# [Work request]
Each line from the one containing "relocated: żarówka [czarny]" to the end of the material below is to be restated exactly, with pictures skipped.

# [Source data]

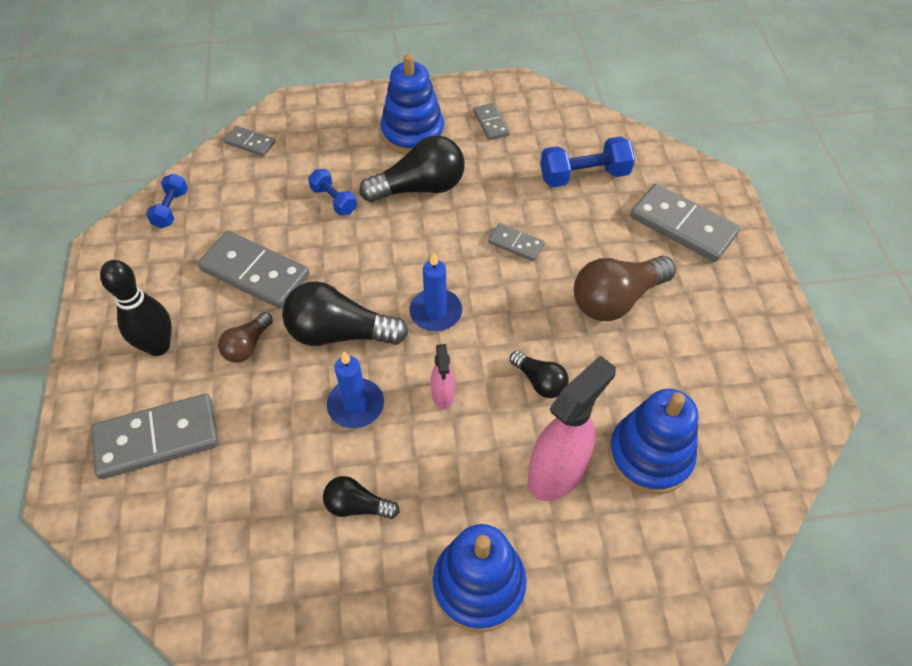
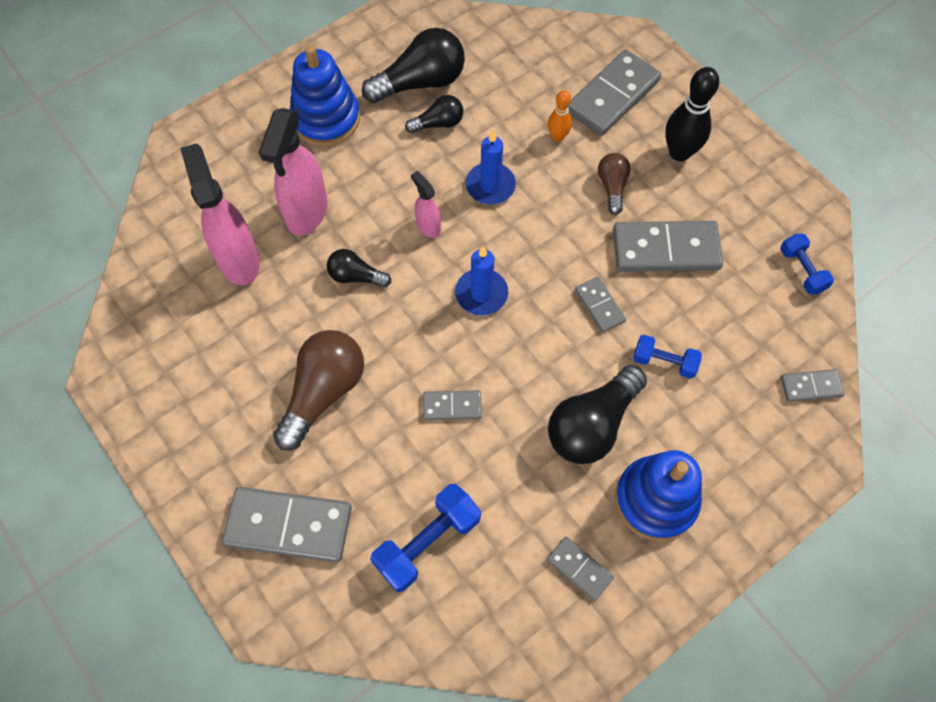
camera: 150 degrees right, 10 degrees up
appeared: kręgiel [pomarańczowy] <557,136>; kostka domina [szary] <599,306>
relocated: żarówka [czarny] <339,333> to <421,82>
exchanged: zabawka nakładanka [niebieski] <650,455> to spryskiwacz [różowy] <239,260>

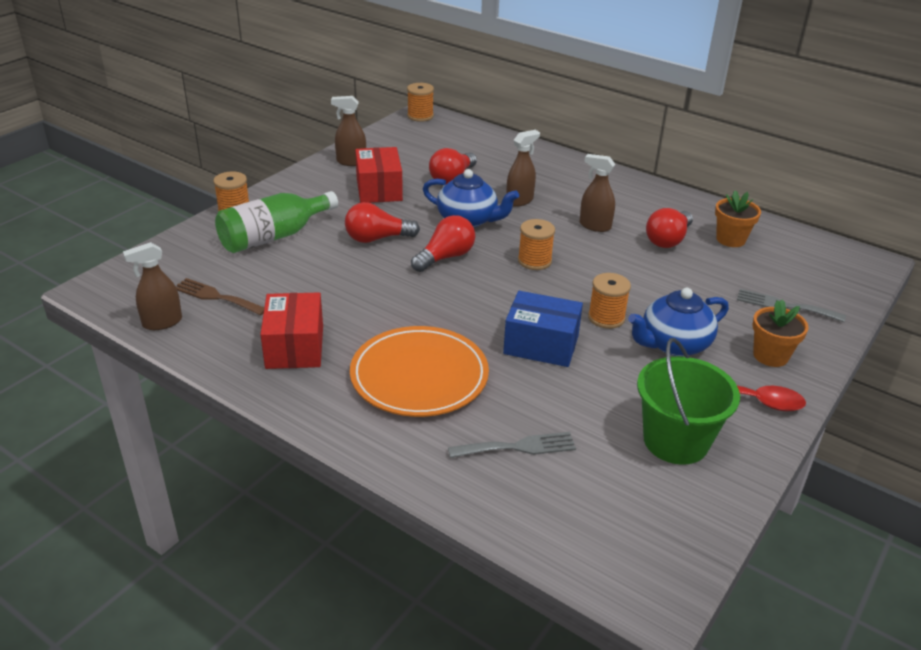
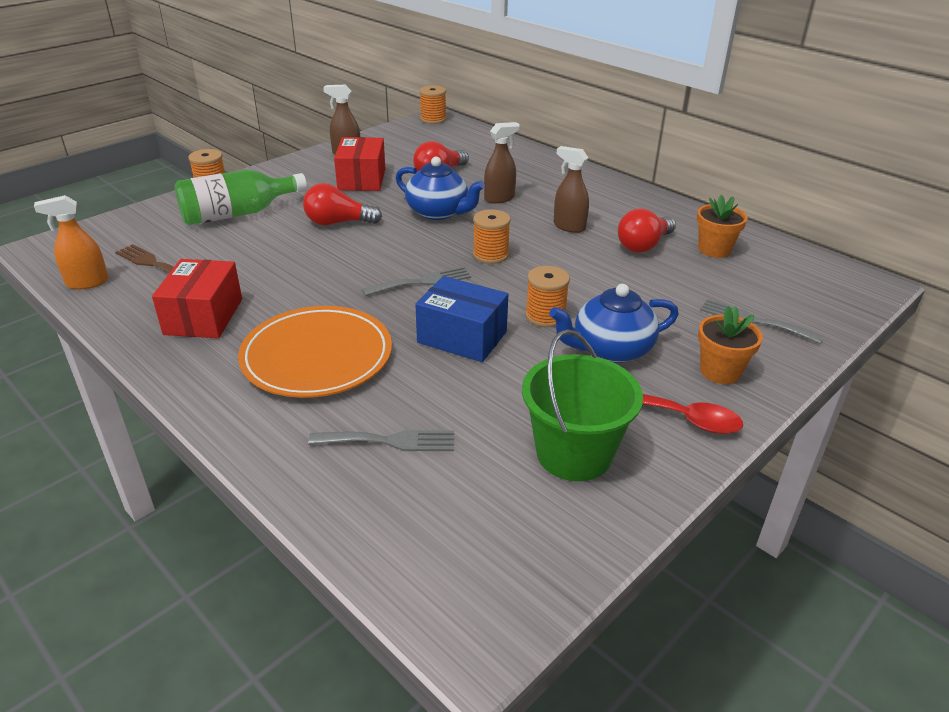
camera: 10 degrees right, 0 degrees up
missing: żarówka [czerwony] <445,257>
appeared: widelec [szary] <422,282>
colour: spryskiwacz [brązowy] <162,322> to spryskiwacz [pomarańczowy] <87,283>

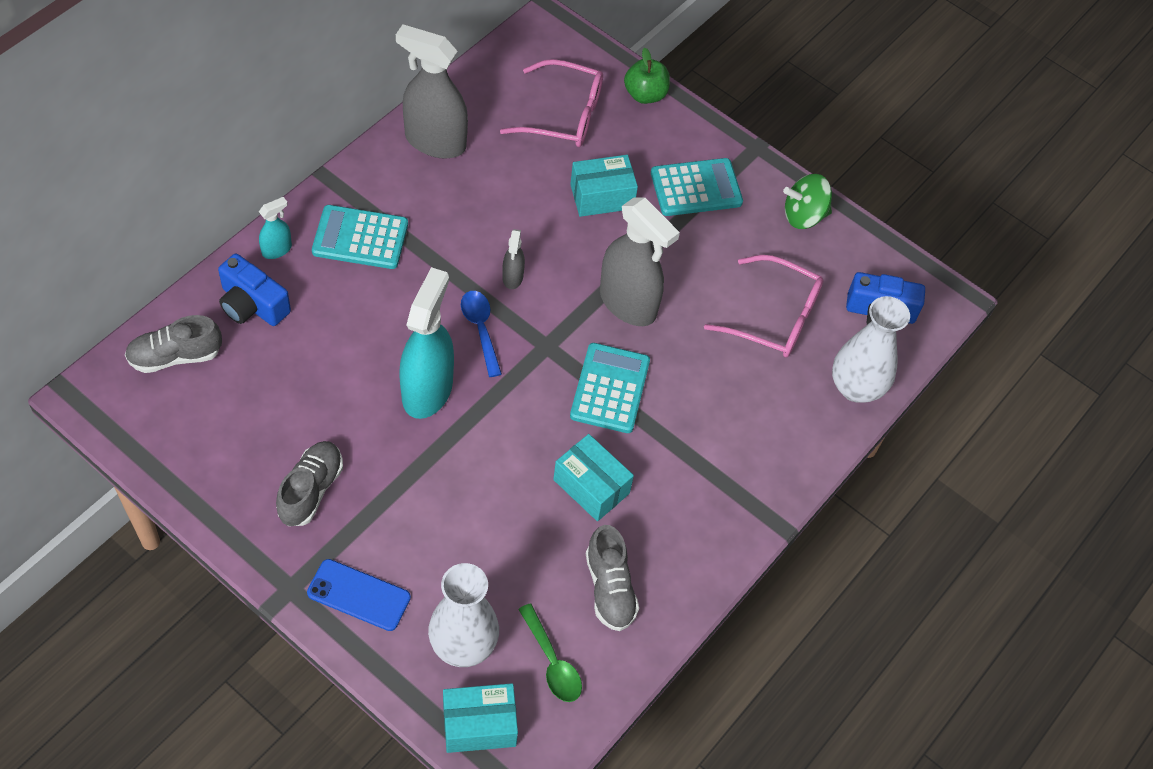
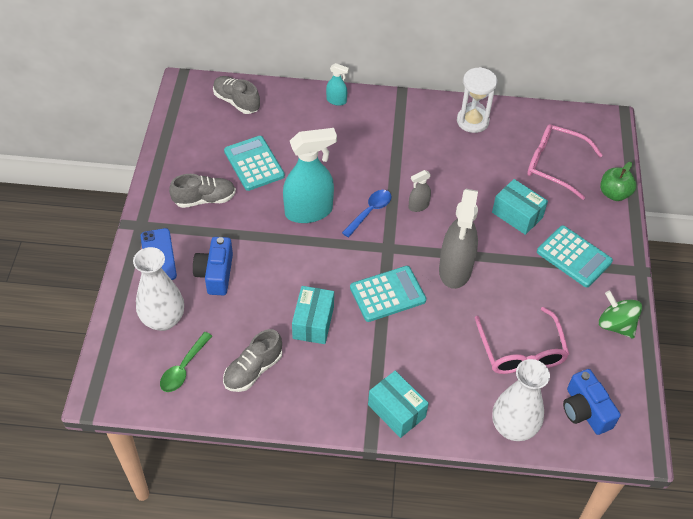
camera: 60 degrees right, 5 degrees down
relocated: aparat fotograficzny [niebieski] <252,304> to <215,274>; kalkulator [turkusowy] <360,238> to <254,164>; pudełko [turkusowy] <479,725> to <396,411>
exchanged: spryskiwacz [szary] <435,141> to klepsydra [biały] <472,121>
spun: okulary [różowy] <563,115> = <554,165> 135 degrees clockwise

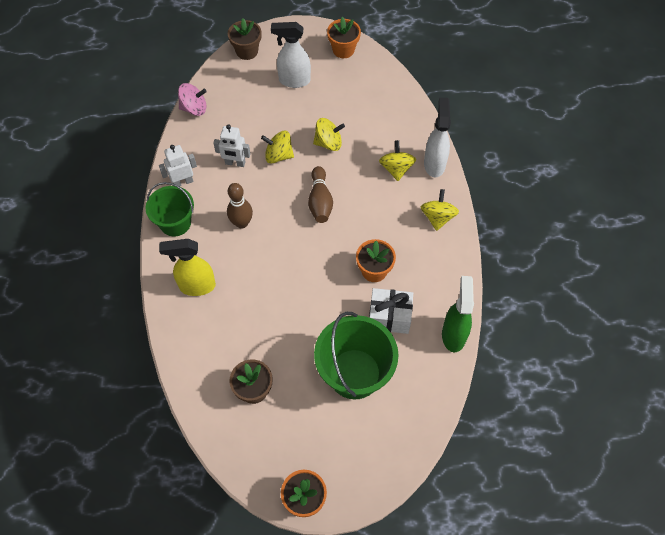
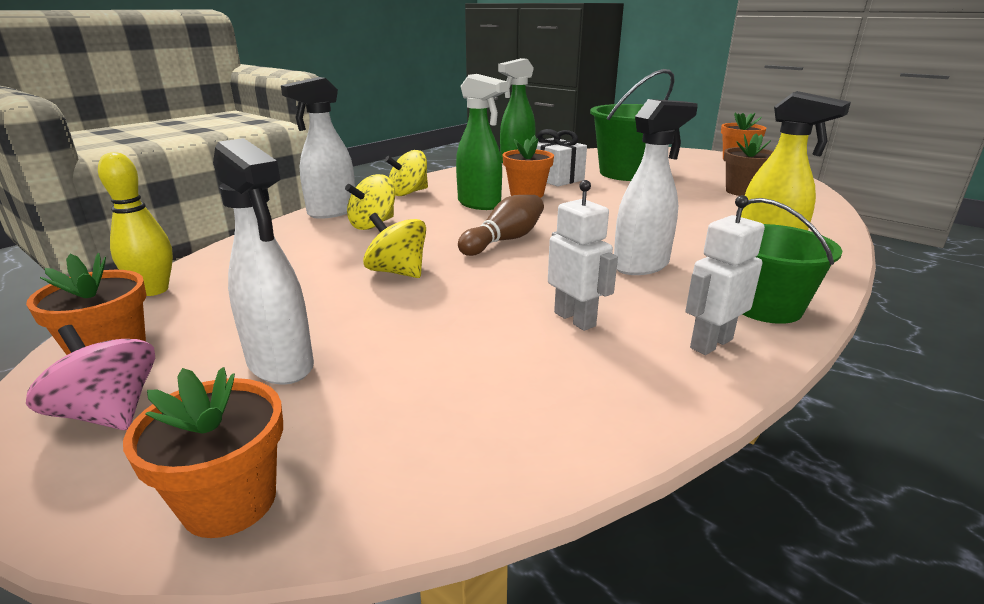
camera: 135 degrees left, 35 degrees down
missing: bączek [żółty] <278,155>
appeared: kręgiel [żółty] <154,290>; spryskiwacz [zielony] <479,204>
relocated: bączek [różowy] <194,108> to <109,413>
exchanged: kręgiel [brązowy] <241,223> to spryskiwacz [biały] <641,266>
colour: doniczka [brązowy] <247,51> to doniczka [pomarańczowy] <230,501>
spun: robot [biały] <183,182> = <710,343> 120 degrees clockwise

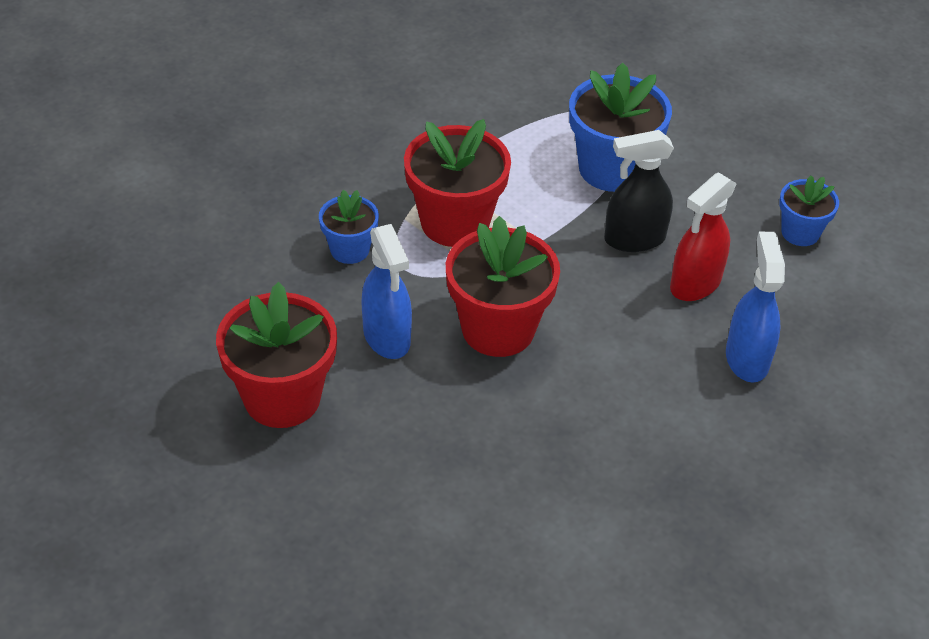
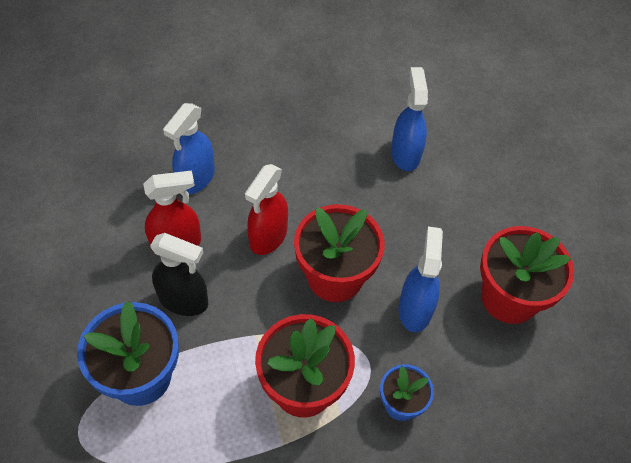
camera: 150 degrees left, 10 degrees up
missing: doniczka [niebieski] <800,232>
appeared: spryskiwacz [czerwony] <268,237>; spryskiwacz [niebieski] <405,154>

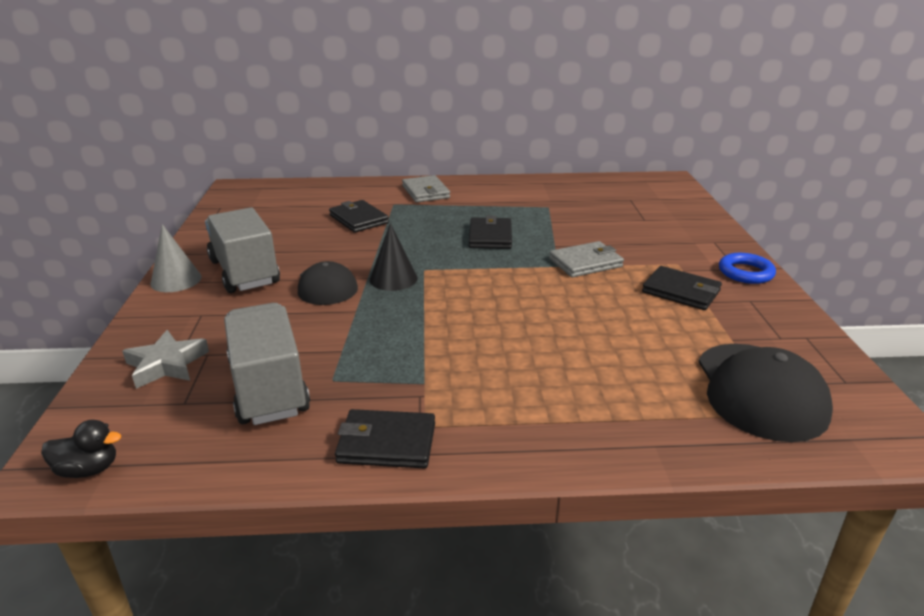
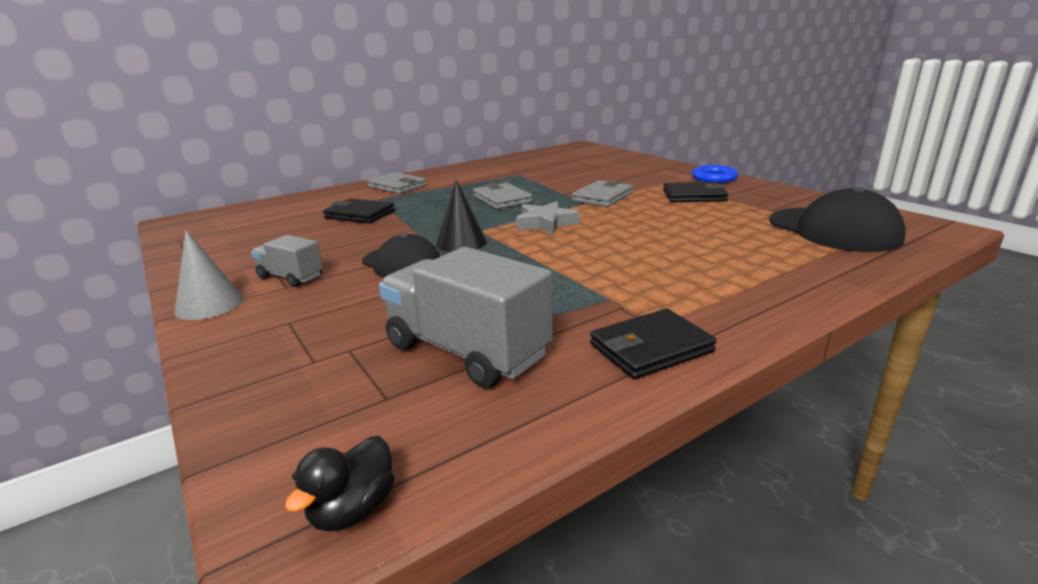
camera: 30 degrees left, 5 degrees down
relocated: gwiazda [szary] <166,364> to <545,223>
colour: portfel [czarny] <490,236> to portfel [szary] <502,199>
spun: kaczka [czarny] <88,469> = <353,510> 150 degrees clockwise
size: ciężarówka [szary] <244,272> = <290,277> x0.54

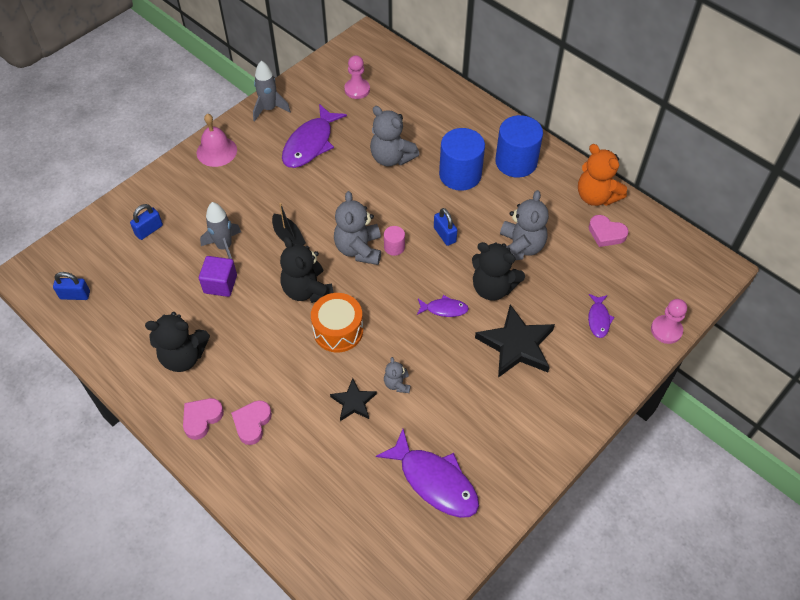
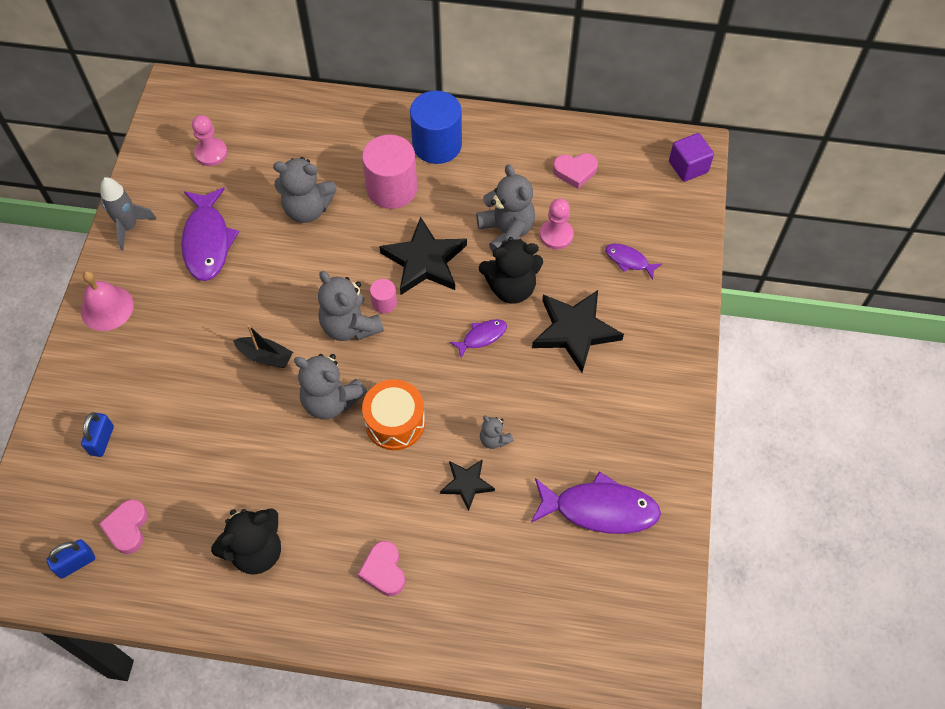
camera: 35 degrees left, 5 degrees up
missing: rakieta [szary] <224,247>; miś [pomarańczowy] <596,196>
relocated: serce [różowy] <202,419> to <127,528>; sześcian [fioletowy] <220,284> to <688,167>; pionek [różowy] <666,330> to <556,235>
exchanged: kłódka [niebieski] <444,235> to gwiazda [czarny] <424,261>
colour: miś [czarny] <307,290> to miś [szary] <331,401>; walec [niebieski] <460,174> to walec [różowy] <392,188>
spun: ryba [fioletowy] <598,319> = <629,261> 150 degrees clockwise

# [Worked solution]
relocated: żarówka [czarny] <339,333> to <421,82>
exchanged: zabawka nakładanka [niebieski] <650,455> to spryskiwacz [różowy] <239,260>

camera: 10 degrees right, 0 degrees up
missing: żarówka [czerwony] <445,257>
appeared: widelec [szary] <422,282>
colour: spryskiwacz [brązowy] <162,322> to spryskiwacz [pomarańczowy] <87,283>

camera: 60 degrees right, 5 degrees down
relocated: aparat fotograficzny [niebieski] <252,304> to <215,274>; kalkulator [turkusowy] <360,238> to <254,164>; pudełko [turkusowy] <479,725> to <396,411>
exchanged: spryskiwacz [szary] <435,141> to klepsydra [biały] <472,121>
spun: okulary [różowy] <563,115> = <554,165> 135 degrees clockwise

camera: 135 degrees left, 35 degrees down
missing: bączek [żółty] <278,155>
appeared: kręgiel [żółty] <154,290>; spryskiwacz [zielony] <479,204>
relocated: bączek [różowy] <194,108> to <109,413>
exchanged: kręgiel [brązowy] <241,223> to spryskiwacz [biały] <641,266>
colour: doniczka [brązowy] <247,51> to doniczka [pomarańczowy] <230,501>
spun: robot [biały] <183,182> = <710,343> 120 degrees clockwise

camera: 150 degrees left, 10 degrees up
missing: doniczka [niebieski] <800,232>
appeared: spryskiwacz [czerwony] <268,237>; spryskiwacz [niebieski] <405,154>

camera: 30 degrees left, 5 degrees down
relocated: gwiazda [szary] <166,364> to <545,223>
colour: portfel [czarny] <490,236> to portfel [szary] <502,199>
spun: kaczka [czarny] <88,469> = <353,510> 150 degrees clockwise
size: ciężarówka [szary] <244,272> = <290,277> x0.54

camera: 35 degrees left, 5 degrees up
missing: rakieta [szary] <224,247>; miś [pomarańczowy] <596,196>
relocated: serce [różowy] <202,419> to <127,528>; sześcian [fioletowy] <220,284> to <688,167>; pionek [różowy] <666,330> to <556,235>
exchanged: kłódka [niebieski] <444,235> to gwiazda [czarny] <424,261>
colour: miś [czarny] <307,290> to miś [szary] <331,401>; walec [niebieski] <460,174> to walec [różowy] <392,188>
spun: ryba [fioletowy] <598,319> = <629,261> 150 degrees clockwise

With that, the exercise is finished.